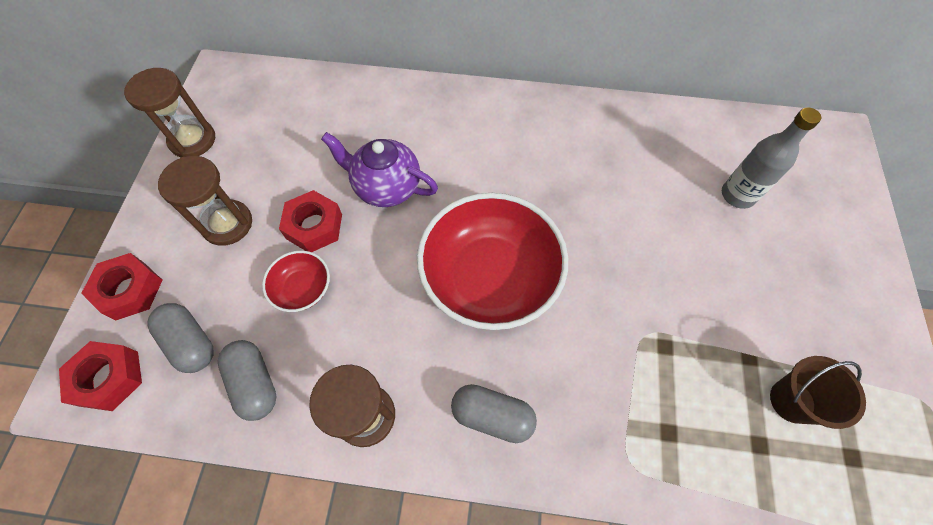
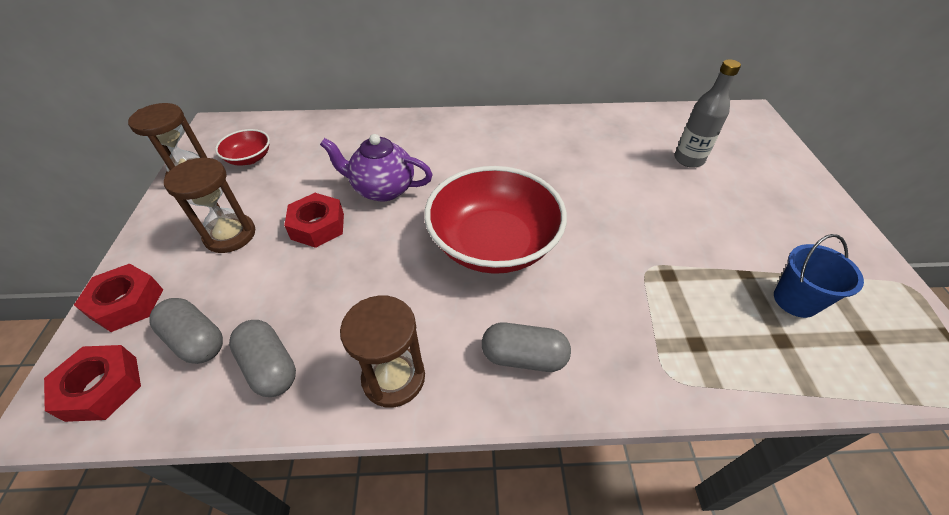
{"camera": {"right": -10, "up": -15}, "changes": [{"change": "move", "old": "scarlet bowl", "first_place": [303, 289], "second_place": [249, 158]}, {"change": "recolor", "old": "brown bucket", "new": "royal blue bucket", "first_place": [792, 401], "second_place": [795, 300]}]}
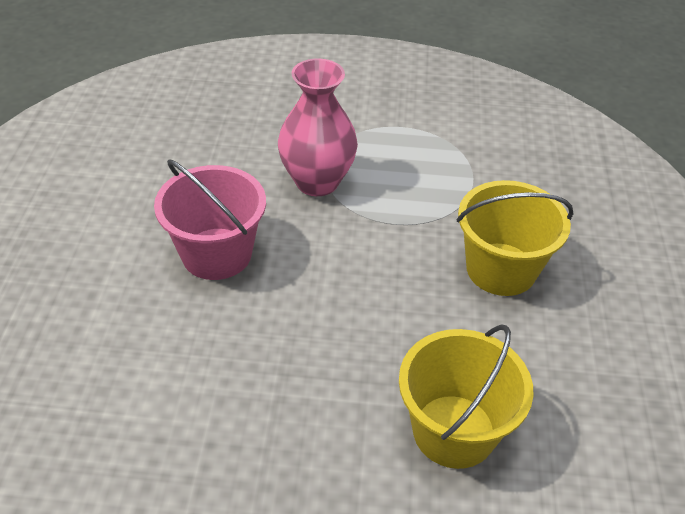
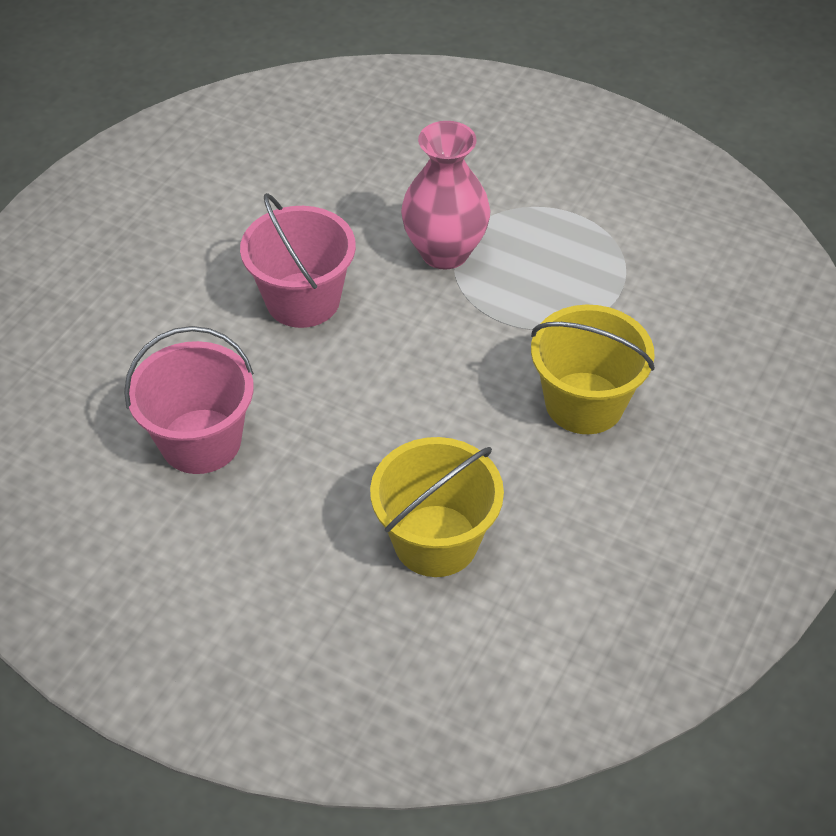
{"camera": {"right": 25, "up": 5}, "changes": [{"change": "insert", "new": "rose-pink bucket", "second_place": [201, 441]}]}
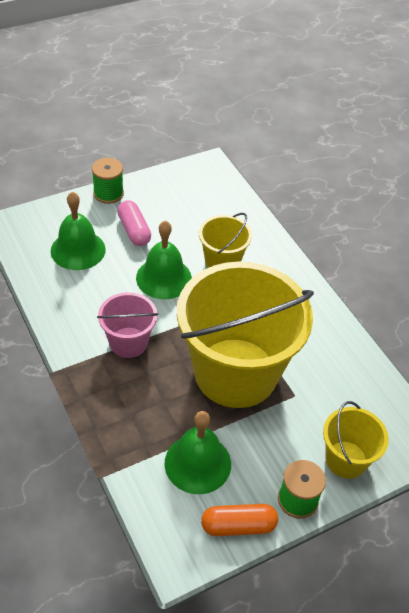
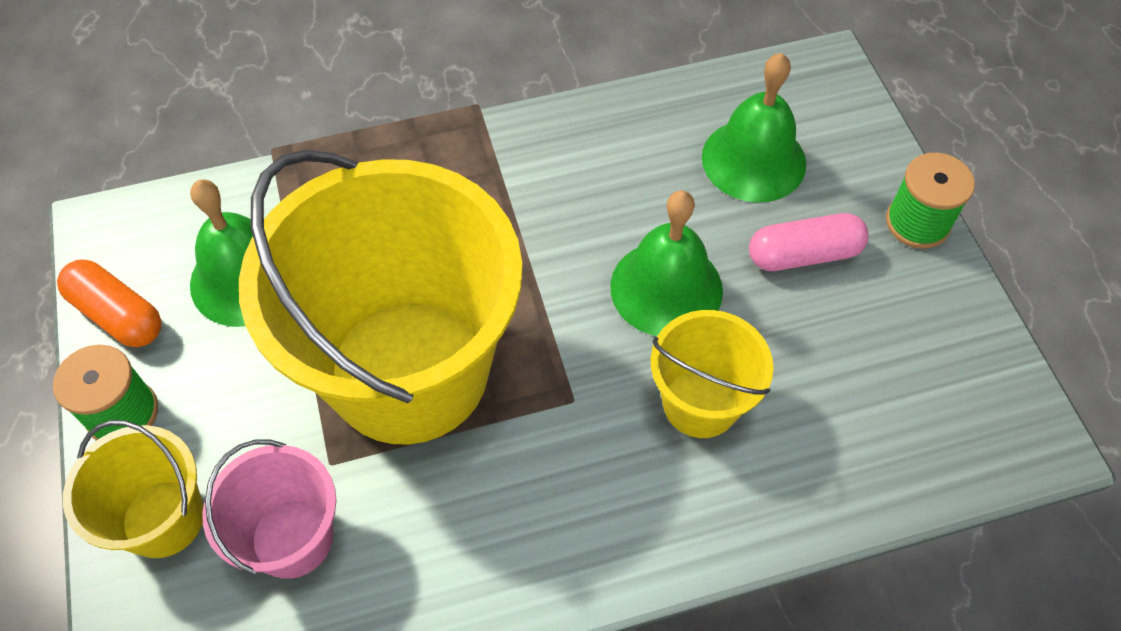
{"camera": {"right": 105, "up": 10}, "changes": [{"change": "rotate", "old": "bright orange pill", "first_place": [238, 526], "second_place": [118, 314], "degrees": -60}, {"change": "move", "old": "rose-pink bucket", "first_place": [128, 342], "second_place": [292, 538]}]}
+++++
WORK ORDER:
With the pictures removed, return the listing above in its exact original wording.

WRITTEN RESPONSE:
{"camera": {"right": -10, "up": -15}, "changes": [{"change": "move", "old": "scarlet bowl", "first_place": [303, 289], "second_place": [249, 158]}, {"change": "recolor", "old": "brown bucket", "new": "royal blue bucket", "first_place": [792, 401], "second_place": [795, 300]}]}
{"camera": {"right": 25, "up": 5}, "changes": [{"change": "insert", "new": "rose-pink bucket", "second_place": [201, 441]}]}
{"camera": {"right": 105, "up": 10}, "changes": [{"change": "rotate", "old": "bright orange pill", "first_place": [238, 526], "second_place": [118, 314], "degrees": -60}, {"change": "move", "old": "rose-pink bucket", "first_place": [128, 342], "second_place": [292, 538]}]}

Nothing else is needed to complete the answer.